▶ [Extracted entries]
┌──

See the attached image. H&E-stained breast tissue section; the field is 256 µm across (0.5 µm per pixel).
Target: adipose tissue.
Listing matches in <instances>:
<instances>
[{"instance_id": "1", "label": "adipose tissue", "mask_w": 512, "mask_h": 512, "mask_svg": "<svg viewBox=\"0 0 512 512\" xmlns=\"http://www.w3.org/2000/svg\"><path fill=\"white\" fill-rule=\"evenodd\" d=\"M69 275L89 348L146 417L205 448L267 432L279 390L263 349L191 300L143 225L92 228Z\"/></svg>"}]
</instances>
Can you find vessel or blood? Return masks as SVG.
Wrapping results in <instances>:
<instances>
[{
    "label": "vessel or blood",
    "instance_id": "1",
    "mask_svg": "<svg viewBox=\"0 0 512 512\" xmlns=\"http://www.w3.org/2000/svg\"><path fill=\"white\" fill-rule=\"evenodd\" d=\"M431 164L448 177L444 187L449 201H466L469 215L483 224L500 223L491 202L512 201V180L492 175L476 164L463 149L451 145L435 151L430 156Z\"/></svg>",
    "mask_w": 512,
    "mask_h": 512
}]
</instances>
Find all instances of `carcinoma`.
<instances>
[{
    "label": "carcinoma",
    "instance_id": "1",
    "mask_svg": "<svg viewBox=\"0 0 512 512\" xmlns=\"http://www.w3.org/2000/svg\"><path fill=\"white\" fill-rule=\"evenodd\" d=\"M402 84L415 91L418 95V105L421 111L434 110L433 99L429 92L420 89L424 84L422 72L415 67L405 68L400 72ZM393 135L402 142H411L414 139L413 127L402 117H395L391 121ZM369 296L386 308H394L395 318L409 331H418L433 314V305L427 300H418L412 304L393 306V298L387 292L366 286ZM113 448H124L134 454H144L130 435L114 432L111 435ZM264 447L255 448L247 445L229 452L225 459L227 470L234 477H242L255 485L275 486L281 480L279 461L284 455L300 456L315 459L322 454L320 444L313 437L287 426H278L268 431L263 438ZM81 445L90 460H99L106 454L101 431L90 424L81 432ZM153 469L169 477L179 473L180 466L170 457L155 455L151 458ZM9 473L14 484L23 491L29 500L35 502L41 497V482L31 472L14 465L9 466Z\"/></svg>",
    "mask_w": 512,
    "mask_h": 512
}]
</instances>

└──

Looking at the records above, work out how many lines include the string "vessel". Give the number and nothing else.

2